» TASK PROMPT
Your transcription must include every record word for word and no pictures.

» DATA RECORDS
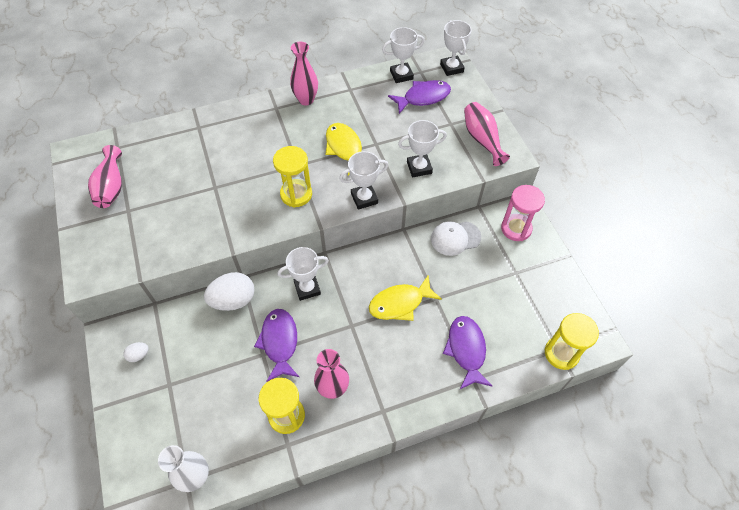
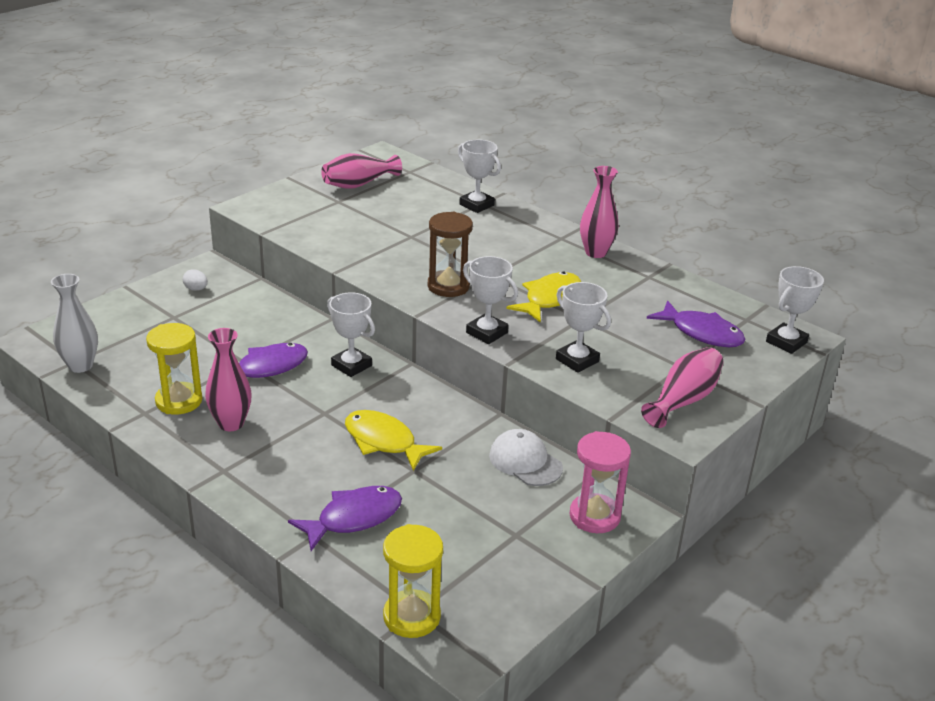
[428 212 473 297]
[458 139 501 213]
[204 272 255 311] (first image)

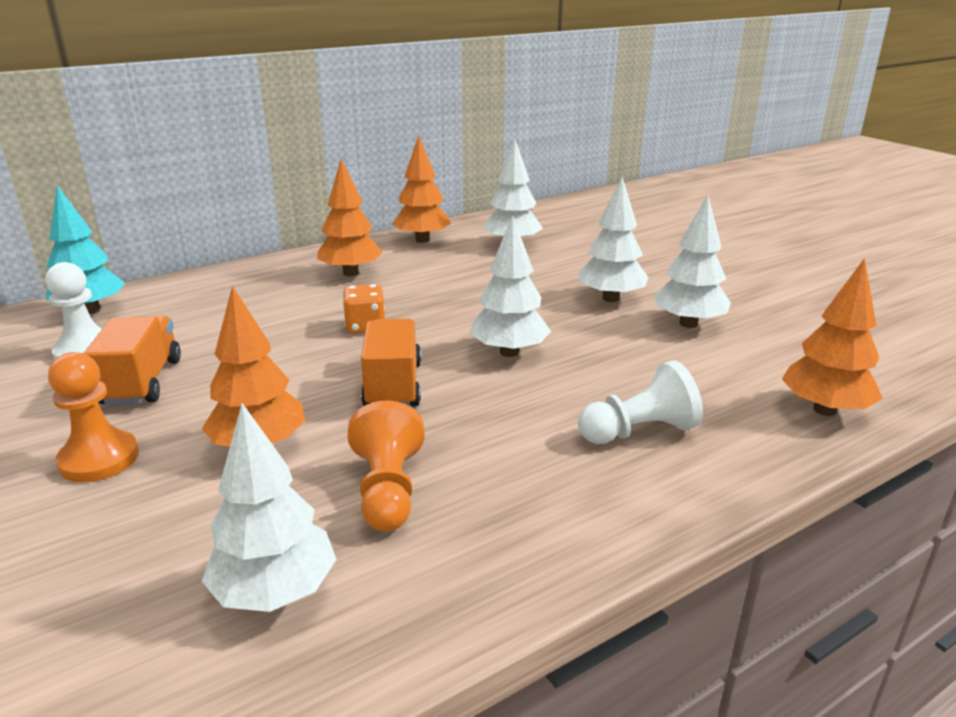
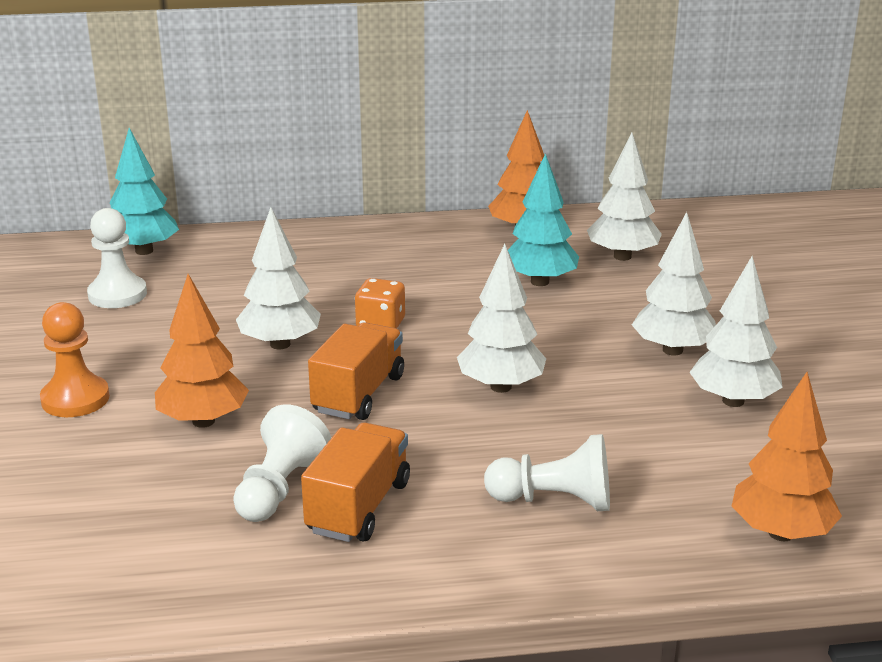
[233 404 331 522]
[236 207 321 349]
[301 423 410 542]
[508 153 579 286]
[317 159 382 276] (first image)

» OUTPUT OF THE TASK
[428 212 473 297]
[458 139 501 213]
[204 272 255 311] (first image)

[233 404 331 522]
[236 207 321 349]
[301 423 410 542]
[508 153 579 286]
[317 159 382 276] (first image)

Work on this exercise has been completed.